### Work order
Each line in the material below, starting at the one that contains "orange arrow: (16, 40)" and ending at the one that contains "red line: (35, 98) -> (25, 124), moved", should be repeated exactly; the pictures should not.

### Data for processing
↓↓↓
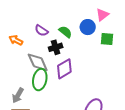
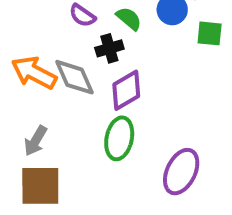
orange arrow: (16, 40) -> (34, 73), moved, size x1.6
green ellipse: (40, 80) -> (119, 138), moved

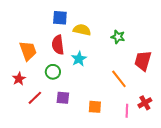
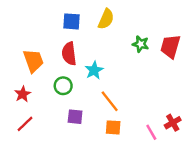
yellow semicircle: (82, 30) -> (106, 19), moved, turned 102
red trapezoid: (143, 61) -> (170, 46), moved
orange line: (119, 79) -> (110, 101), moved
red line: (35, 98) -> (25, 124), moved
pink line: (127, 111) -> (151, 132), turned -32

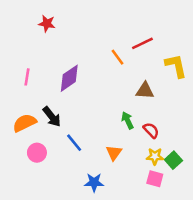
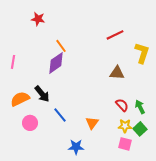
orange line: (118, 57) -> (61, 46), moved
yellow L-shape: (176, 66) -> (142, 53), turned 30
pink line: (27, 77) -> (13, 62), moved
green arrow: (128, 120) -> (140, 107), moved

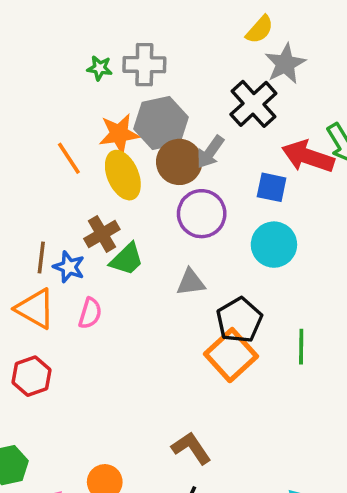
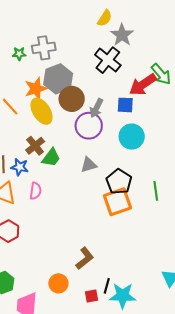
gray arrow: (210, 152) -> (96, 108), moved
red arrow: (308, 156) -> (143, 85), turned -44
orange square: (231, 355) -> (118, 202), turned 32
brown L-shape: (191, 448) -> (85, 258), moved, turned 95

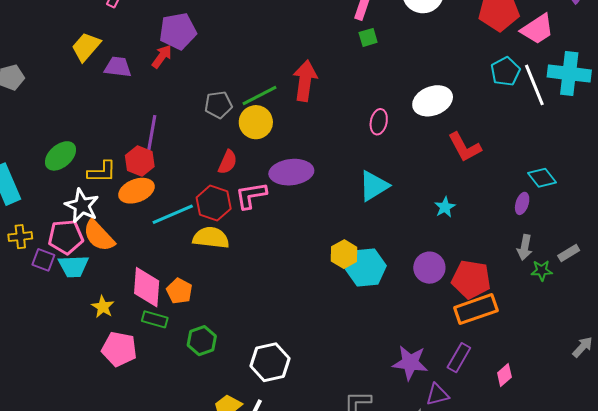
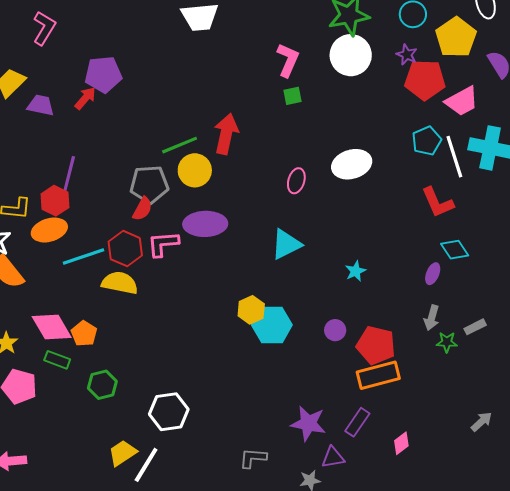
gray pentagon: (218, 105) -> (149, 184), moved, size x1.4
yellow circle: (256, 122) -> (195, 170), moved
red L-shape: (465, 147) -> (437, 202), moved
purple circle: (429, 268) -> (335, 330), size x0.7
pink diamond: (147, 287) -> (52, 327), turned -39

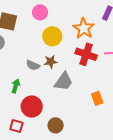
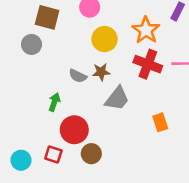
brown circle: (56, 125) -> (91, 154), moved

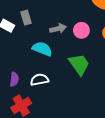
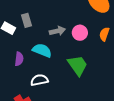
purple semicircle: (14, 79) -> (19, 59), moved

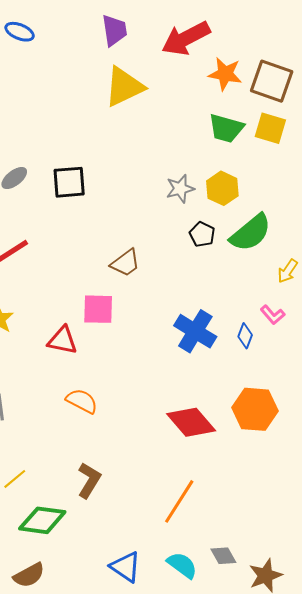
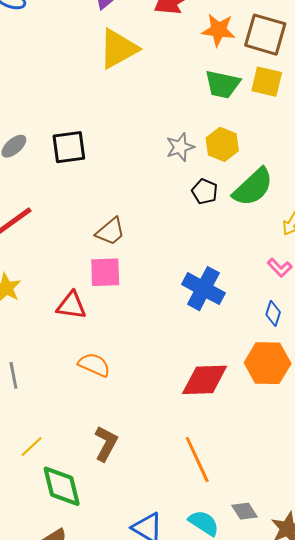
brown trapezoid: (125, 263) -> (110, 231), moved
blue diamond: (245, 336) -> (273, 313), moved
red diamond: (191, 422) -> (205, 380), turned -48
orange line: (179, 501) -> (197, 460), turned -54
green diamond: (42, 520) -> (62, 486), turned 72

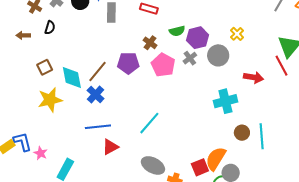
↑↑↑
↓↓↓
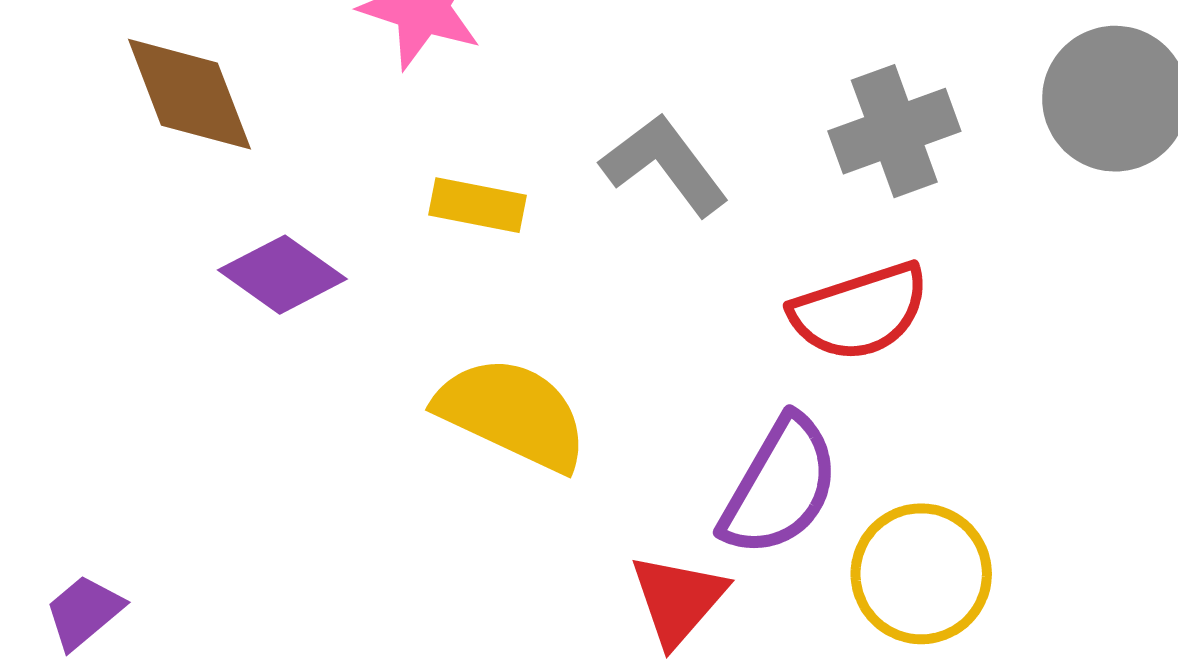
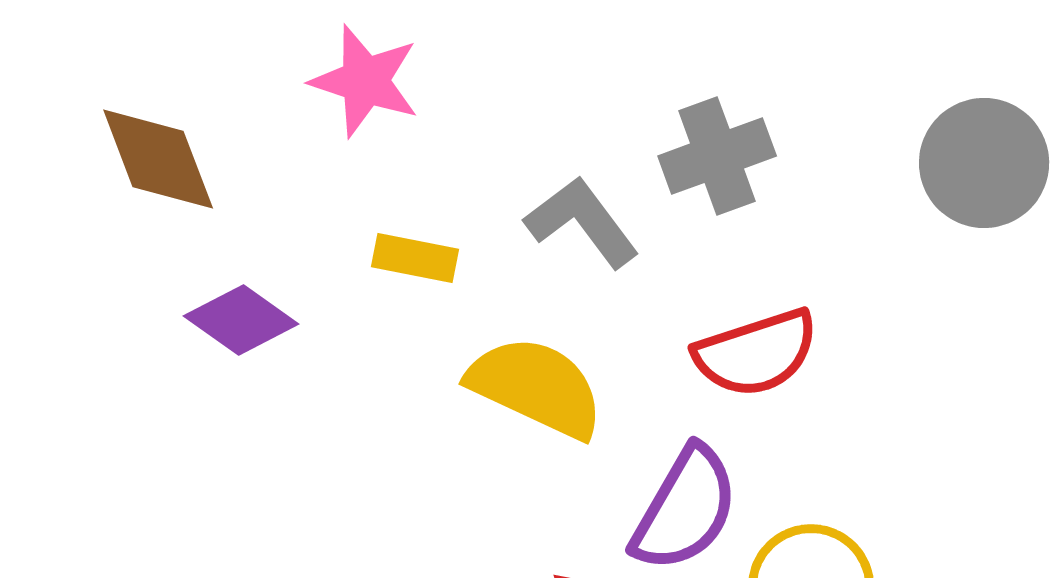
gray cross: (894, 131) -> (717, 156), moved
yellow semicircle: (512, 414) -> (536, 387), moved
↑↑↑
### Response to this task
orange arrow: (16, 40) -> (34, 73), moved, size x1.6
green ellipse: (40, 80) -> (119, 138), moved

yellow semicircle: (82, 30) -> (106, 19), moved, turned 102
red trapezoid: (143, 61) -> (170, 46), moved
orange line: (119, 79) -> (110, 101), moved
red line: (35, 98) -> (25, 124), moved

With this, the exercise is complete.